Task input
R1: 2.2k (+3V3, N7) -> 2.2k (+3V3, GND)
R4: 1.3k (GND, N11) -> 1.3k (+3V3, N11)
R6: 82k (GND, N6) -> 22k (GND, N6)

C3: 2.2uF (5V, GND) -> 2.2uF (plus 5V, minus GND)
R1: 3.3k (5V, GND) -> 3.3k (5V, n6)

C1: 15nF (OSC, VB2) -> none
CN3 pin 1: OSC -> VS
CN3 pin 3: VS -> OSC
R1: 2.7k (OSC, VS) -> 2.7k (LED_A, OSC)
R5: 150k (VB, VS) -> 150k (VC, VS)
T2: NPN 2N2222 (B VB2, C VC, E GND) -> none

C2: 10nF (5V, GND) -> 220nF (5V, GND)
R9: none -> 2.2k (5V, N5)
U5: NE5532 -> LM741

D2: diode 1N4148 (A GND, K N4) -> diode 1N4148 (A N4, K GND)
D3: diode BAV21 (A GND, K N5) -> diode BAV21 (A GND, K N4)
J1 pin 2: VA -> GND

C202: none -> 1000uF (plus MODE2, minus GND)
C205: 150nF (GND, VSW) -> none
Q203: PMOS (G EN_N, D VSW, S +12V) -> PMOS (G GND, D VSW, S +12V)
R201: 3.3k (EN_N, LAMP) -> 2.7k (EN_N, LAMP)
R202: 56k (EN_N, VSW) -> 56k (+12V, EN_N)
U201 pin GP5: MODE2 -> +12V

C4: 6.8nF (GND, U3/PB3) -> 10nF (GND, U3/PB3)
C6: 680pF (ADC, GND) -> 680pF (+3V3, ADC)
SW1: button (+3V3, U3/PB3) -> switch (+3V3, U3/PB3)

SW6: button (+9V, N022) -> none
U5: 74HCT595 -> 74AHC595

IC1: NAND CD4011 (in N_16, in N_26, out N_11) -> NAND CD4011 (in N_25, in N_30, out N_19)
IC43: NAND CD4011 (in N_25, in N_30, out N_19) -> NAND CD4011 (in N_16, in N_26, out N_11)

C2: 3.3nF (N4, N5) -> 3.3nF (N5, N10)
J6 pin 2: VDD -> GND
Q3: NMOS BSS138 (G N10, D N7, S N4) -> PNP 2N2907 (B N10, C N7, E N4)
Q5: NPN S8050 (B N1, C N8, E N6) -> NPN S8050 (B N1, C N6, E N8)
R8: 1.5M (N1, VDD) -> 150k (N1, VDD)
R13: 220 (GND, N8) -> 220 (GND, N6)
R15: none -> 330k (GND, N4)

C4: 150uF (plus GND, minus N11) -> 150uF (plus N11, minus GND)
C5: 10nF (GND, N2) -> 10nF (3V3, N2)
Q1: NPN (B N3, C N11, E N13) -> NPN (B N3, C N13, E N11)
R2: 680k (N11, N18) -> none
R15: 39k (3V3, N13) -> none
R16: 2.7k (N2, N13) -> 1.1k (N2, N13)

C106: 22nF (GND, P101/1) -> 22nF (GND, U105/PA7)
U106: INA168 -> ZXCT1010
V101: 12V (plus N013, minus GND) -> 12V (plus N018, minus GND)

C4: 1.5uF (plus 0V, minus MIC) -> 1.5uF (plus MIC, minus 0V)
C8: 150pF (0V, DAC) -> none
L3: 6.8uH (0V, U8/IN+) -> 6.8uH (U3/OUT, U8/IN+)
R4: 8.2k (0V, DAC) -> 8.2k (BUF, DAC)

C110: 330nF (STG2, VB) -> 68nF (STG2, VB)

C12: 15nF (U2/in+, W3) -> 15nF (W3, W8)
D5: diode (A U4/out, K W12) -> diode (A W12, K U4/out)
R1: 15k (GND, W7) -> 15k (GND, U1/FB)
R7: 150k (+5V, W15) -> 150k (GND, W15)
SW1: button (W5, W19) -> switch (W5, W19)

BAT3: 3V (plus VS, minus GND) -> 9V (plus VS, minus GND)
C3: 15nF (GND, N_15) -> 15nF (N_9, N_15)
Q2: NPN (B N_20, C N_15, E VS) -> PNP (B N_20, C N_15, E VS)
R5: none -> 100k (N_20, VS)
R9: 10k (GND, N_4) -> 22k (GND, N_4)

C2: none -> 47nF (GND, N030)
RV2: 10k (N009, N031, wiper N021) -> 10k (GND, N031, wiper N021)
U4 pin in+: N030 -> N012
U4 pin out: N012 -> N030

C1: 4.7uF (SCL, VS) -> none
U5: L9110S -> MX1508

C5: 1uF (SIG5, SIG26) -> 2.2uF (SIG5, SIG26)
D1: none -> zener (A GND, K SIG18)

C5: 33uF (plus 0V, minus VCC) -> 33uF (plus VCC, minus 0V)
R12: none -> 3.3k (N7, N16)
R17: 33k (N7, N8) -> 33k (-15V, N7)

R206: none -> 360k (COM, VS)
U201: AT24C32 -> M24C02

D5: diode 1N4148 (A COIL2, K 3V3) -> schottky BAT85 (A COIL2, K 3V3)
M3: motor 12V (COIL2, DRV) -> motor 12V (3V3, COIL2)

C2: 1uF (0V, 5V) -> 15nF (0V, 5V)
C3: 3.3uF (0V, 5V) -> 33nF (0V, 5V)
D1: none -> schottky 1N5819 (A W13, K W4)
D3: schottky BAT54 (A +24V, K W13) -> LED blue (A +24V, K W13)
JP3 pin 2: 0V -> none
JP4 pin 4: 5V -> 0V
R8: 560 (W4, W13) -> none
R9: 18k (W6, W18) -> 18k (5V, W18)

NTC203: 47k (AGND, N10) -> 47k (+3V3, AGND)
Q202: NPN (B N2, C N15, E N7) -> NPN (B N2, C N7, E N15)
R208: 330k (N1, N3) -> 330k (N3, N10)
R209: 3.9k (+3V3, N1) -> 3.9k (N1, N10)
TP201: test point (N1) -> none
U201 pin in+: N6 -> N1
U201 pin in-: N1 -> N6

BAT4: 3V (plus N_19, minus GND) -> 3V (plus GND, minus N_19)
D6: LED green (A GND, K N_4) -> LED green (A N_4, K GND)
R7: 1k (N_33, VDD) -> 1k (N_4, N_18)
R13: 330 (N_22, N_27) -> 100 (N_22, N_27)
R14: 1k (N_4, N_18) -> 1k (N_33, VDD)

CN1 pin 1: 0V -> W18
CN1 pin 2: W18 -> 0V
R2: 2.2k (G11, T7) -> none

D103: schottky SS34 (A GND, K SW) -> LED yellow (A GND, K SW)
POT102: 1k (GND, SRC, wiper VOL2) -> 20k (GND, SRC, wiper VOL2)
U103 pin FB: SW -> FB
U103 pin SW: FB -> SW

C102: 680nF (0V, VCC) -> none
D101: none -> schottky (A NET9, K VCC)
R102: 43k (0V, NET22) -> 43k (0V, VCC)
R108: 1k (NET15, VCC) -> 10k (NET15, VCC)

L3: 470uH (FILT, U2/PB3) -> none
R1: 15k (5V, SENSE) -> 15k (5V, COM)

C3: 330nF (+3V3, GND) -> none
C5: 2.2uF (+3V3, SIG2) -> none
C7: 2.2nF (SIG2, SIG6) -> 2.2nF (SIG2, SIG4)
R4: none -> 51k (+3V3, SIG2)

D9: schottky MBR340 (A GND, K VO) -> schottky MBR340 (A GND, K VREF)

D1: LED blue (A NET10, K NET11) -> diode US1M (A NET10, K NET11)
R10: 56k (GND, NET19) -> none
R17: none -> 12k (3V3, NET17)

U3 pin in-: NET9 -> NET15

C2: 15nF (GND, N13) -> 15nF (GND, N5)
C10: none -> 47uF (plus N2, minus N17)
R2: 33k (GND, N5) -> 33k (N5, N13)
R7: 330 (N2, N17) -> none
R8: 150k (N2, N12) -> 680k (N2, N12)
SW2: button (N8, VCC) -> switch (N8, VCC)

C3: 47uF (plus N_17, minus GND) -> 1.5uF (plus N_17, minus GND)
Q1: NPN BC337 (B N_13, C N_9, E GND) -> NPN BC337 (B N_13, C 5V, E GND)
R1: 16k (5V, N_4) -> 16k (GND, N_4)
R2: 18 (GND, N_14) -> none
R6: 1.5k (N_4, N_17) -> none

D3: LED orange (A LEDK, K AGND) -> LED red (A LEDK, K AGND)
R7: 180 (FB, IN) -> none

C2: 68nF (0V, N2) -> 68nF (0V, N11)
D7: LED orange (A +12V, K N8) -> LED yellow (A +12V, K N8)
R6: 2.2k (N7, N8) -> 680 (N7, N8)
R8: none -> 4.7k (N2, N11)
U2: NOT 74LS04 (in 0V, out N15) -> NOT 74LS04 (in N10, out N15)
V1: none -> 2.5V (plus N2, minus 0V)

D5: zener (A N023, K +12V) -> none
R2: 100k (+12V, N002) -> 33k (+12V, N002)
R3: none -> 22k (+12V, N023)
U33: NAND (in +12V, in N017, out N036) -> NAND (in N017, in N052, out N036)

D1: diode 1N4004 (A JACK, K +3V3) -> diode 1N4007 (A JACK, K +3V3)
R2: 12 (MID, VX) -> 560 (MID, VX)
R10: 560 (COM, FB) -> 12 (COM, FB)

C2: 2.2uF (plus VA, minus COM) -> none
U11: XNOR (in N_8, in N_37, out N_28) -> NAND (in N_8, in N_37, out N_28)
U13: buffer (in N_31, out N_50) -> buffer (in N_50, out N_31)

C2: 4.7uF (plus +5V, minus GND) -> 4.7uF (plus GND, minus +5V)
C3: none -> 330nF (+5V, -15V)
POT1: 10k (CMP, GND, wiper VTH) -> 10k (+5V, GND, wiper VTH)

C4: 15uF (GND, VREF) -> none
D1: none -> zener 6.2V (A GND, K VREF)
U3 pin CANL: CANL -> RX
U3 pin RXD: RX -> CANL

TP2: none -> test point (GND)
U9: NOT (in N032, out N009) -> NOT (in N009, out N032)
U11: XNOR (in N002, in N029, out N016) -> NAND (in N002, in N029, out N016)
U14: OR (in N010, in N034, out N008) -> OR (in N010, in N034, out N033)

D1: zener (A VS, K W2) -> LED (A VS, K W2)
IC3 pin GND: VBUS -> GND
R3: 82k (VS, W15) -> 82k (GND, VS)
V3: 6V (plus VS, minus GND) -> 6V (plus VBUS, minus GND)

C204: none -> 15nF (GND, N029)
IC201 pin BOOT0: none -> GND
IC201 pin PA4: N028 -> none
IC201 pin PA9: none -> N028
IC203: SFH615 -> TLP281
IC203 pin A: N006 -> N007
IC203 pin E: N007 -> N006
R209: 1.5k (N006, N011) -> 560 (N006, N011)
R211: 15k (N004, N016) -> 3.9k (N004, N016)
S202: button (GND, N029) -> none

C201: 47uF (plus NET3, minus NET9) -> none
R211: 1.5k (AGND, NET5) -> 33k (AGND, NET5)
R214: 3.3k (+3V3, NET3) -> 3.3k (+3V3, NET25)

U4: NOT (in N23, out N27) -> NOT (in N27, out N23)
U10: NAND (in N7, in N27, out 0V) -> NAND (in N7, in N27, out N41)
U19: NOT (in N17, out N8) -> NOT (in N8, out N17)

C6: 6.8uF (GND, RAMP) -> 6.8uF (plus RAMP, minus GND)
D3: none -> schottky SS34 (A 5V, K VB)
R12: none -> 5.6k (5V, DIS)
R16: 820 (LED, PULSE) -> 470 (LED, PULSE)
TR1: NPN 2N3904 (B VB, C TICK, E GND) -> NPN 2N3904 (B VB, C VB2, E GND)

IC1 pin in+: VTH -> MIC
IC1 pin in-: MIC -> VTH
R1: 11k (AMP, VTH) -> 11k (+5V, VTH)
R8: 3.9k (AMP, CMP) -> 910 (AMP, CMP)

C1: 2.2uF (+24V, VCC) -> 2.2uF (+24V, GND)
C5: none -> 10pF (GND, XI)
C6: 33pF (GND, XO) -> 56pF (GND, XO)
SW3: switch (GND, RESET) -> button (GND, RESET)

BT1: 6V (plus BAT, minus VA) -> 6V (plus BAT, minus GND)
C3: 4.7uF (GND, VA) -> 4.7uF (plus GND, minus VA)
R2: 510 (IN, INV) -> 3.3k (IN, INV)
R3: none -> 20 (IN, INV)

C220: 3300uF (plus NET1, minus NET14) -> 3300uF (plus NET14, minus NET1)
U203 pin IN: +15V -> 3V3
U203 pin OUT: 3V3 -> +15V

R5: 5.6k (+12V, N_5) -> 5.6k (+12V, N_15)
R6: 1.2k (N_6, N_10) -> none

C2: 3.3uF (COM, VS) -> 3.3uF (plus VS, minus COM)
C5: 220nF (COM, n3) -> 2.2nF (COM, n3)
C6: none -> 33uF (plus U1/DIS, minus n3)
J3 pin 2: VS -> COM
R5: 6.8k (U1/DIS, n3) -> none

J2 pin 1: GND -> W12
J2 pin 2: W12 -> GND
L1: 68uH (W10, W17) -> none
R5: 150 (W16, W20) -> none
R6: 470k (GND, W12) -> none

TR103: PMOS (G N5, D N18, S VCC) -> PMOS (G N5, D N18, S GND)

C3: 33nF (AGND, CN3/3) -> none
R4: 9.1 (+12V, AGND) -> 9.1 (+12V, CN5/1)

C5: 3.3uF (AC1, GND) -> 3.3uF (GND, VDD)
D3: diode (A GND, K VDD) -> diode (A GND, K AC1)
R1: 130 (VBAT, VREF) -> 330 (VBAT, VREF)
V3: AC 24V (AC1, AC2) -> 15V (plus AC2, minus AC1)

Brief
Which lines of the material contain "orange"? List them.

Solution to the problem
D3: LED orange (A LEDK, K AGND) -> LED red (A LEDK, K AGND)
D7: LED orange (A +12V, K N8) -> LED yellow (A +12V, K N8)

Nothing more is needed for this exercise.